GIVEN INSTRUCTION:
Extract each line of the items below that contains the word "canopy", matching its case exactly.
[Start RECORD LIST]
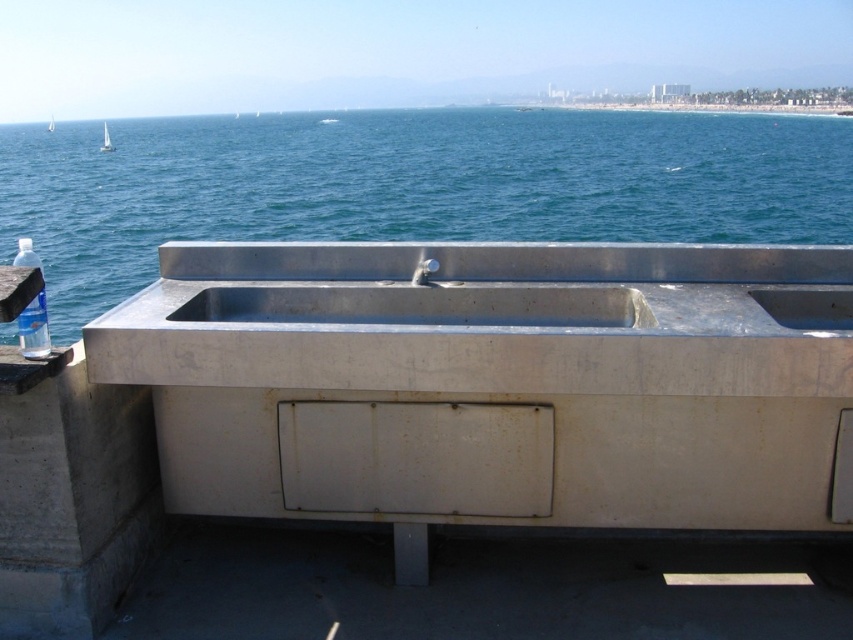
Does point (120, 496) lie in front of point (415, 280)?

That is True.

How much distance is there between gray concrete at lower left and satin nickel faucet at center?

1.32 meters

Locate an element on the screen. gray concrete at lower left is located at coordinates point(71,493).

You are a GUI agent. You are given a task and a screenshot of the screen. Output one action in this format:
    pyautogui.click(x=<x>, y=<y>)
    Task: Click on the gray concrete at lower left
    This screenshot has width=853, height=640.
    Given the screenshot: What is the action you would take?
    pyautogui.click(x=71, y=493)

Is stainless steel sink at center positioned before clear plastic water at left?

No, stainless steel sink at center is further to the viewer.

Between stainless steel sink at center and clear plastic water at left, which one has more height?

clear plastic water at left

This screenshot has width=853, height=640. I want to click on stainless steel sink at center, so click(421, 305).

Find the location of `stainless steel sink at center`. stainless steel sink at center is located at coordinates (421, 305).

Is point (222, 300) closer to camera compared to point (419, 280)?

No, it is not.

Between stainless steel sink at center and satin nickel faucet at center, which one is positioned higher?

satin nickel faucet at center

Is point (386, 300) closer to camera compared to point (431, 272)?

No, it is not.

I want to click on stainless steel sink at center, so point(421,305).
[End RECORD LIST]
[Start RECORD LIST]
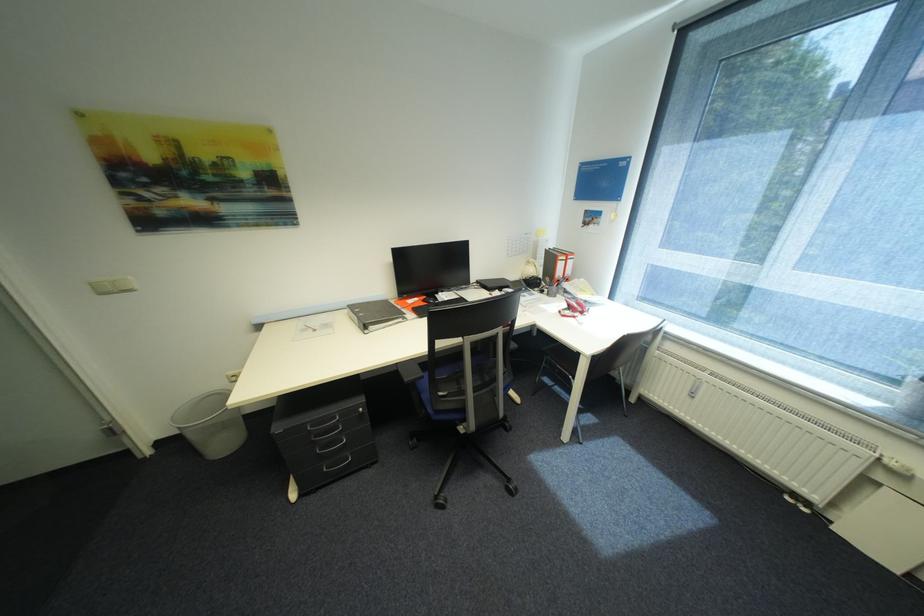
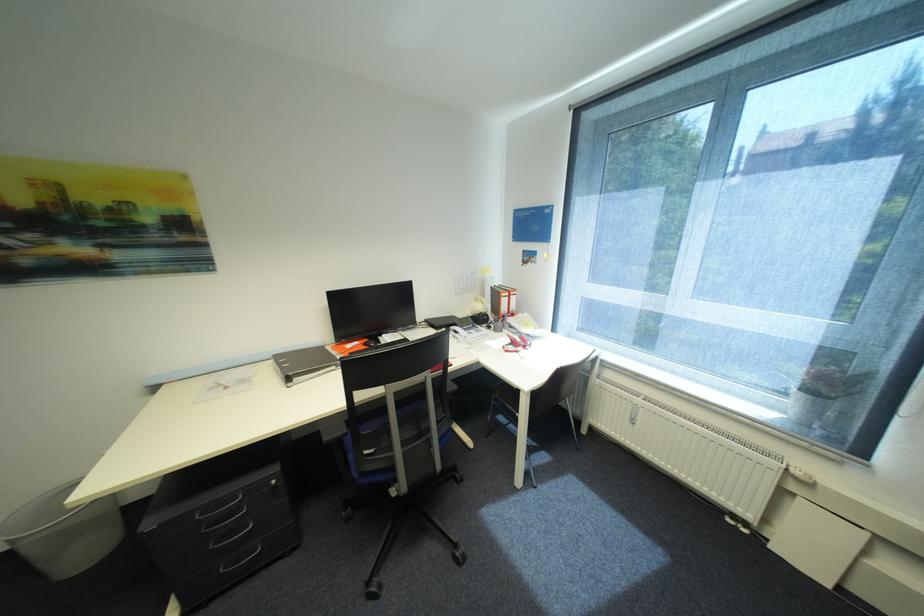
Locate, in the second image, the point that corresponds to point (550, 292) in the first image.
[End RECORD LIST]
[Start RECORD LIST]
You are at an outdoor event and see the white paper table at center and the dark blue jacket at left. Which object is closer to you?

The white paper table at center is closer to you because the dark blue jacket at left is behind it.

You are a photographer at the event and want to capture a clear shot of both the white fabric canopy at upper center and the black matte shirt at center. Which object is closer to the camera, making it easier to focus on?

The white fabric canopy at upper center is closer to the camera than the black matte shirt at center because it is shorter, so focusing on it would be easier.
[End RECORD LIST]
TASK SOLUTION:
You are a photographer at the event and want to capture a clear shot of both the white fabric canopy at upper center and the black matte shirt at center. Which object is closer to the camera, making it easier to focus on?
The white fabric canopy at upper center is closer to the camera than the black matte shirt at center because it is shorter, so focusing on it would be easier.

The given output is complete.